What needs to be done: Your output must be the lines below from the line containing "brown semicircle: moved 51 px left" to the line containing "brown star: moved 6 px up", both lines included, reproduced exactly and without pictures.

Exercise material:
»»
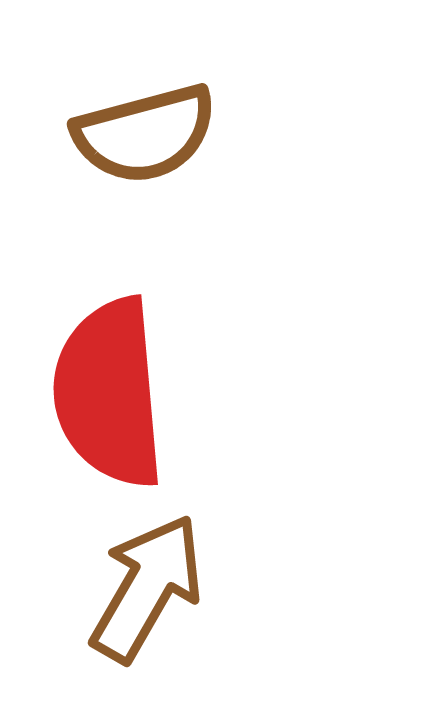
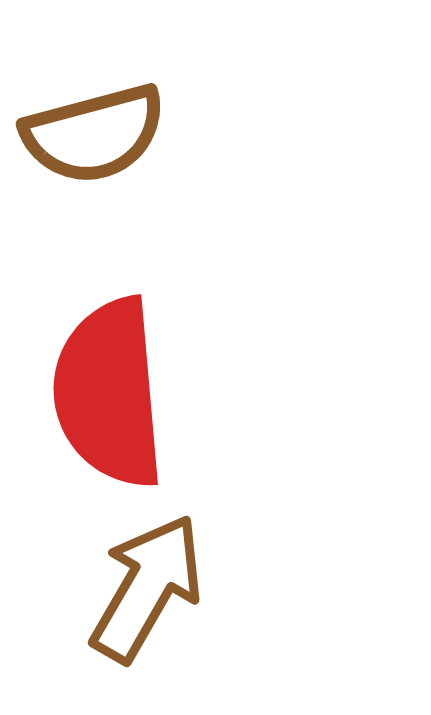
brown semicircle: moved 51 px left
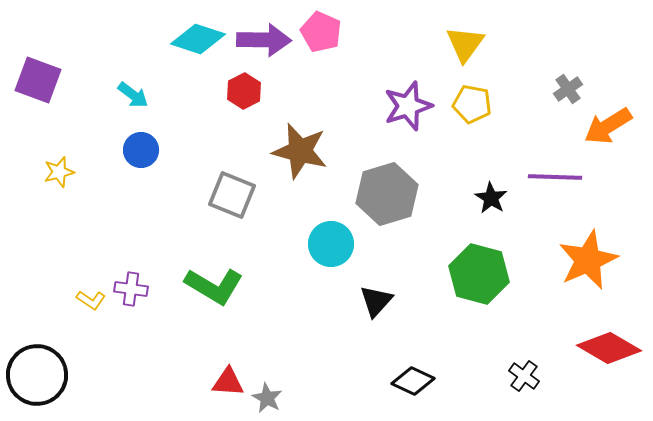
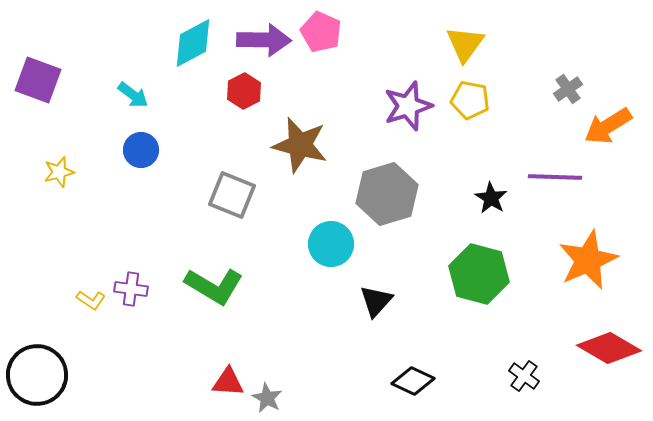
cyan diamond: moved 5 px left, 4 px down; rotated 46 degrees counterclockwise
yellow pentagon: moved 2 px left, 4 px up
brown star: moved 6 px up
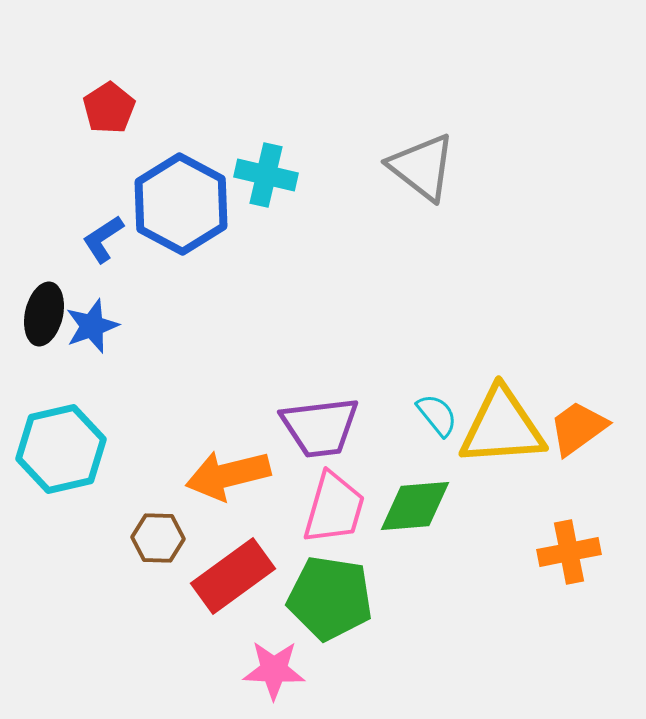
««
»»
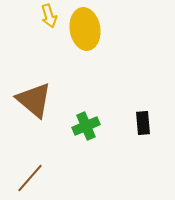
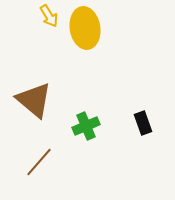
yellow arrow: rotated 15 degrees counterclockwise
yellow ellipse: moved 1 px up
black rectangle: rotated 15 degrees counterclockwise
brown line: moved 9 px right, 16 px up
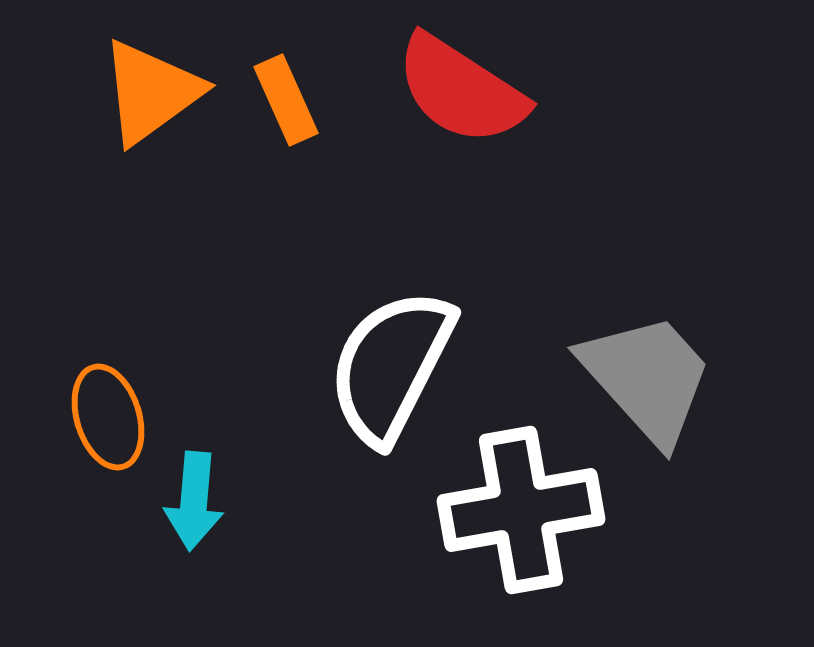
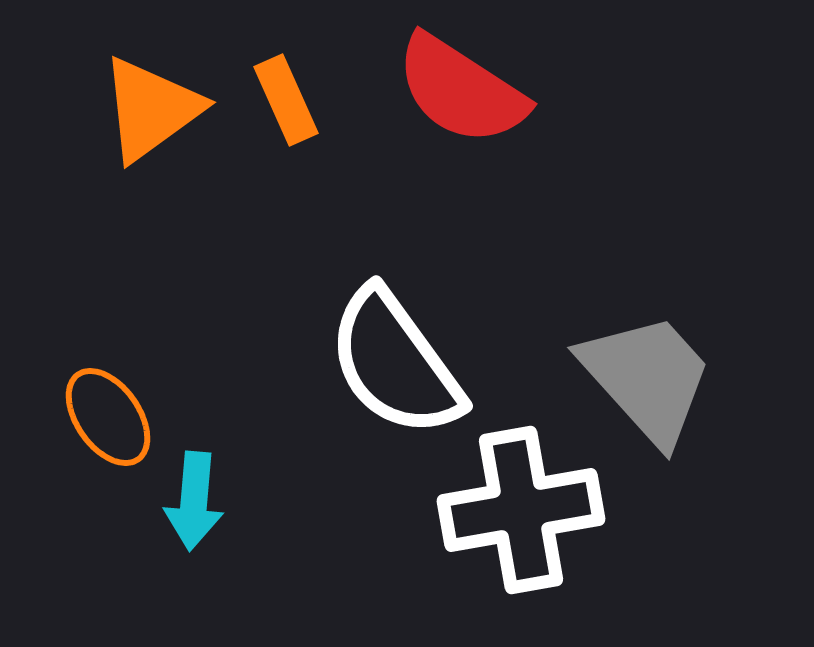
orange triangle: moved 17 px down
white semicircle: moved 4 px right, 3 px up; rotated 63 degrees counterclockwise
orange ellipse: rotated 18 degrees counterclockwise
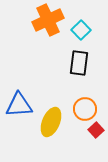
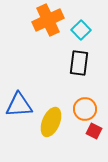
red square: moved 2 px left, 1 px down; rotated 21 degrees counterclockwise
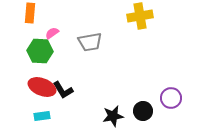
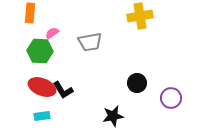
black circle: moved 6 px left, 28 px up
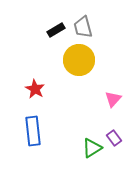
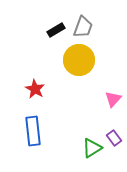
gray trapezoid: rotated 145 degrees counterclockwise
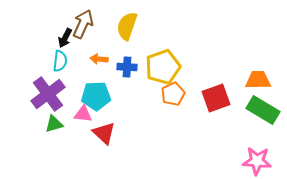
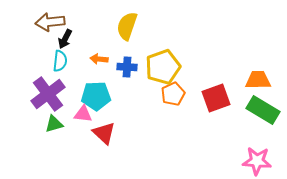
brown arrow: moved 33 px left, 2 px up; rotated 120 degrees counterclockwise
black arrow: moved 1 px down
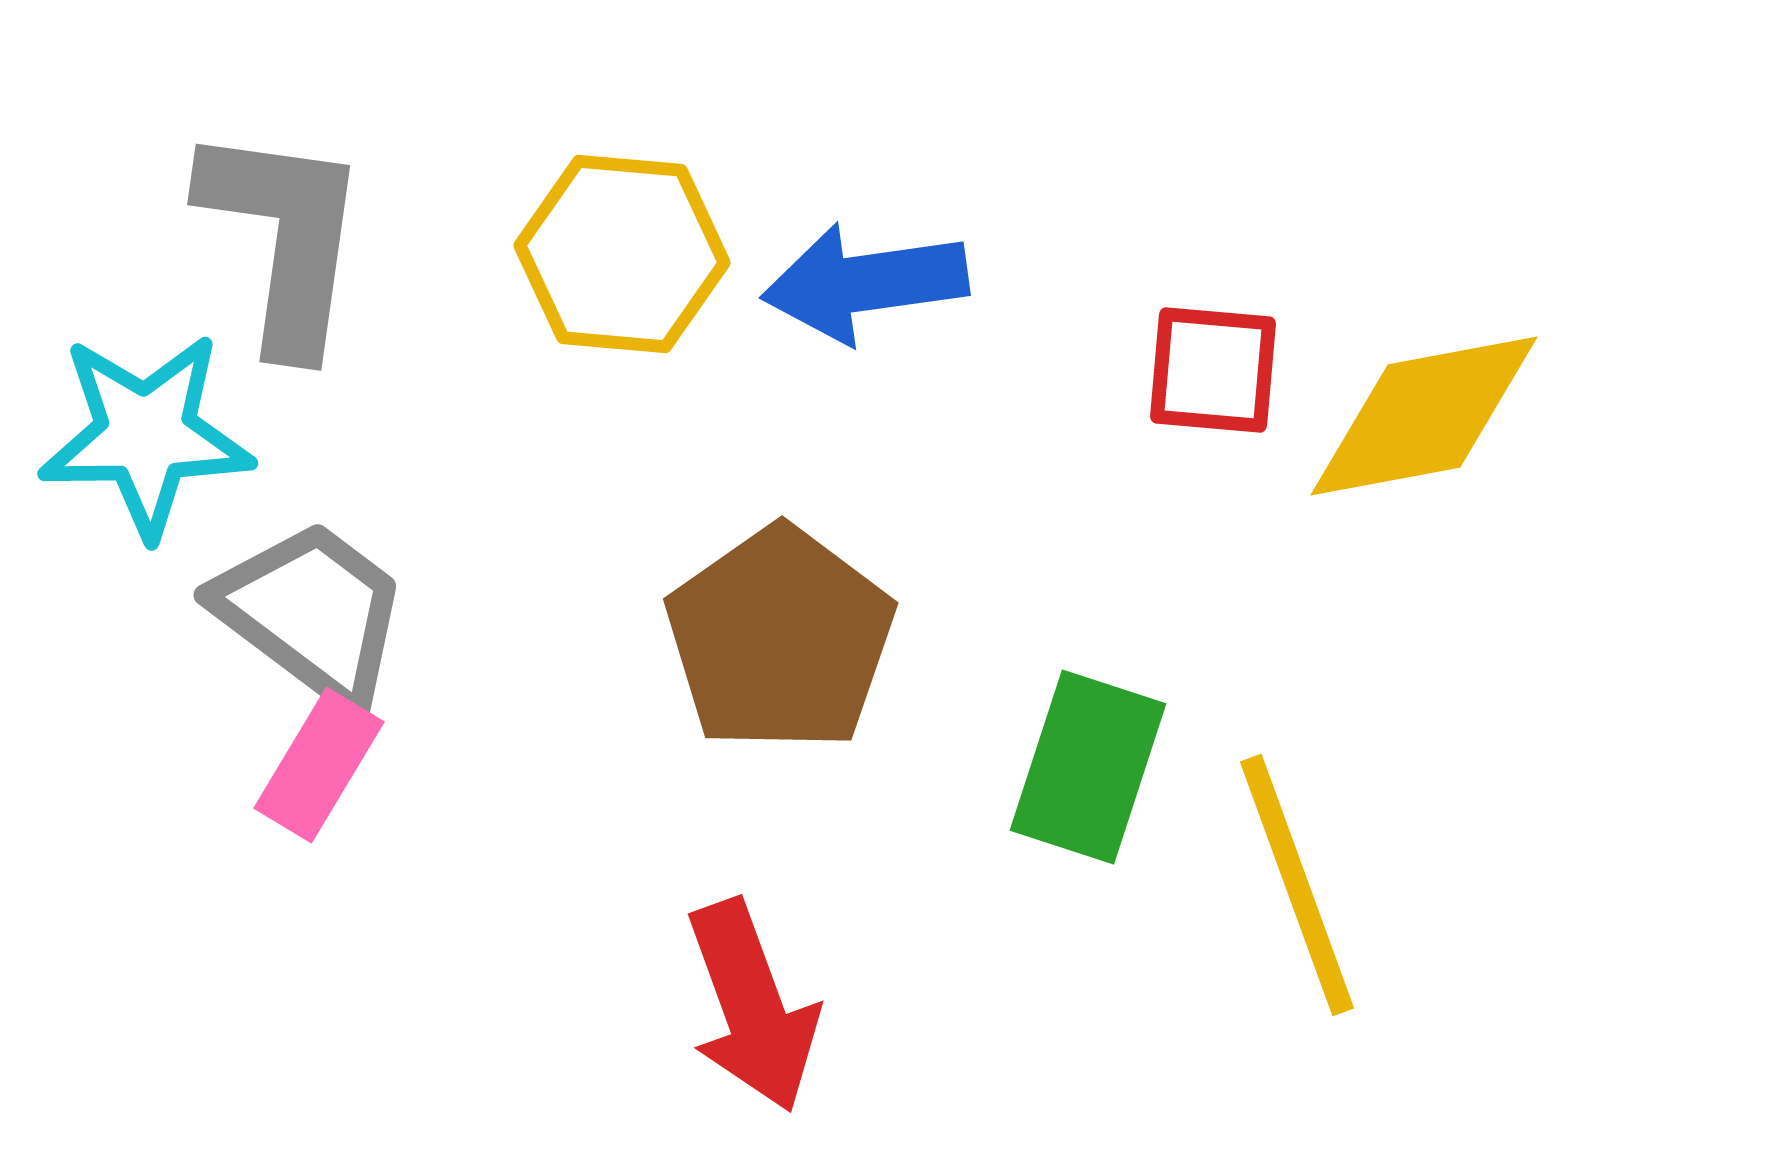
««
Solved exercise:
brown semicircle: moved 51 px left
cyan diamond: moved 5 px left, 4 px down; rotated 46 degrees counterclockwise
yellow pentagon: moved 2 px left, 4 px up
brown star: moved 6 px up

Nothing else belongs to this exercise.